Problem to solve
Determine how many lines in these records hold "plane". Only the number is wanted.

[Dataset excerpts]
+===+

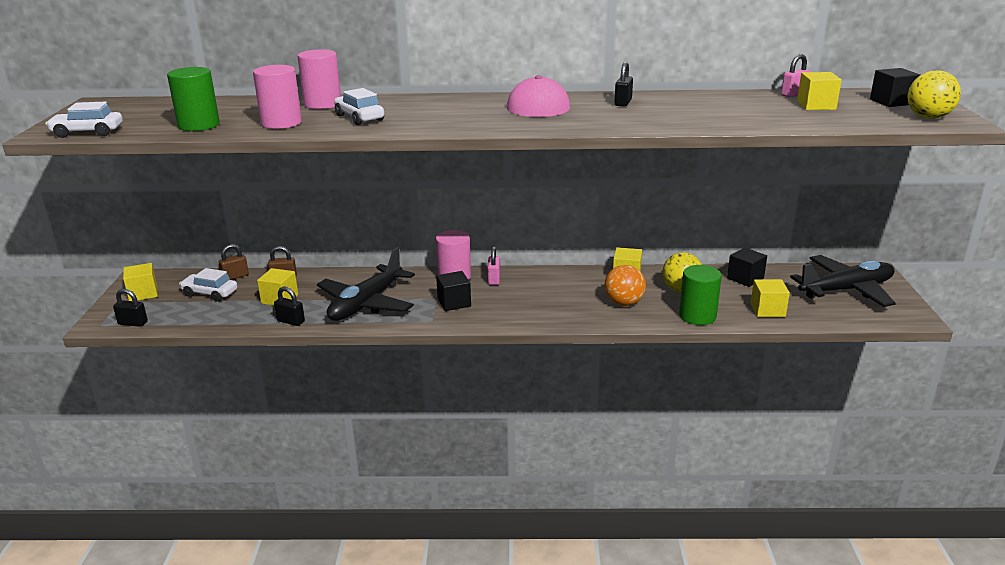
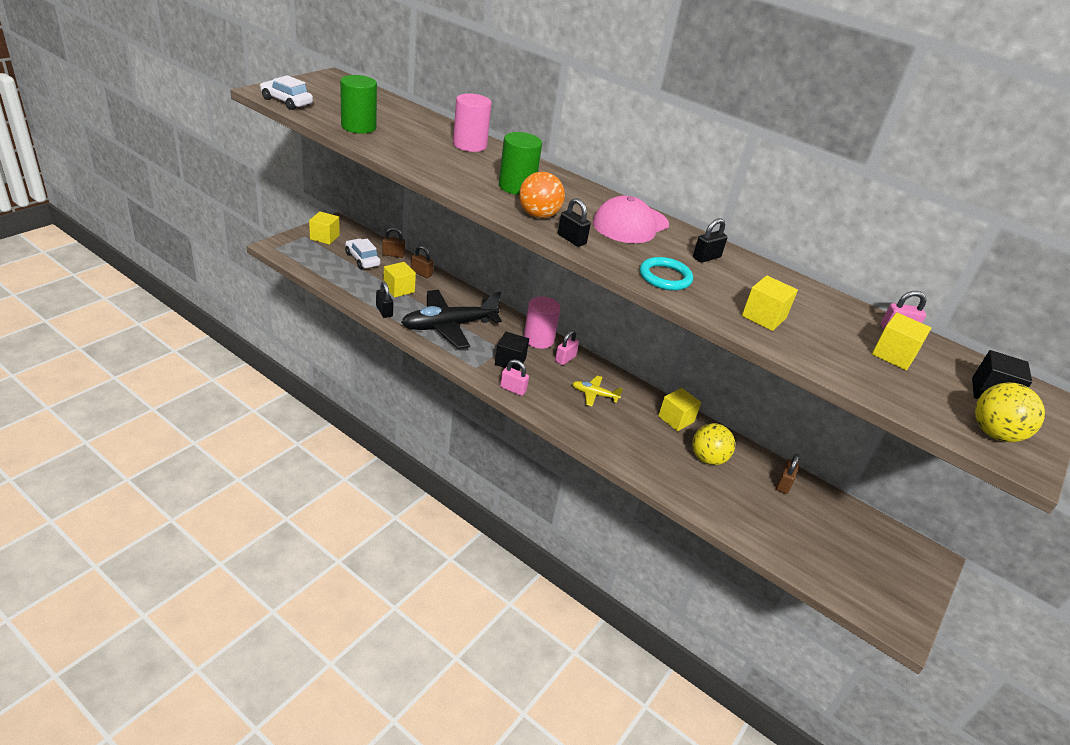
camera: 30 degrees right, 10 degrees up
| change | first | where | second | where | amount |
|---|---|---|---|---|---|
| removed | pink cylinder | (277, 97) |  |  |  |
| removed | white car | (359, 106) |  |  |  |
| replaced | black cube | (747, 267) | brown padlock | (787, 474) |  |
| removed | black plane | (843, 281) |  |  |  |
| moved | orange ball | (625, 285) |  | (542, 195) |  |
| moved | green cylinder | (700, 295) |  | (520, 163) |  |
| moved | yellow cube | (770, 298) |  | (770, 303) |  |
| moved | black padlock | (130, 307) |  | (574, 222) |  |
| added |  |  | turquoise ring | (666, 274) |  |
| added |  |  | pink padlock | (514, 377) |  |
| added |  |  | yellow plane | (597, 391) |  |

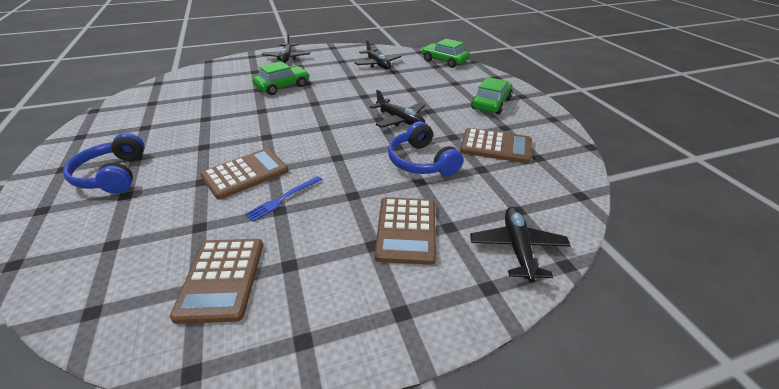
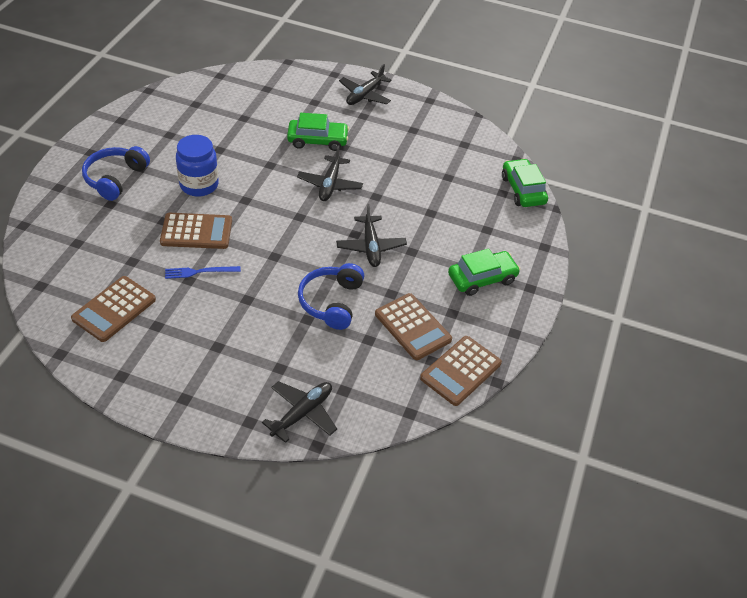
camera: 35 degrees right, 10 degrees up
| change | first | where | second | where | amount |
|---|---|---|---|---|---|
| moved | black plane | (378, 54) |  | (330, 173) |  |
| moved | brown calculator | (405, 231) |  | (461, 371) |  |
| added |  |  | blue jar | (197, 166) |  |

+===+

The completed task
3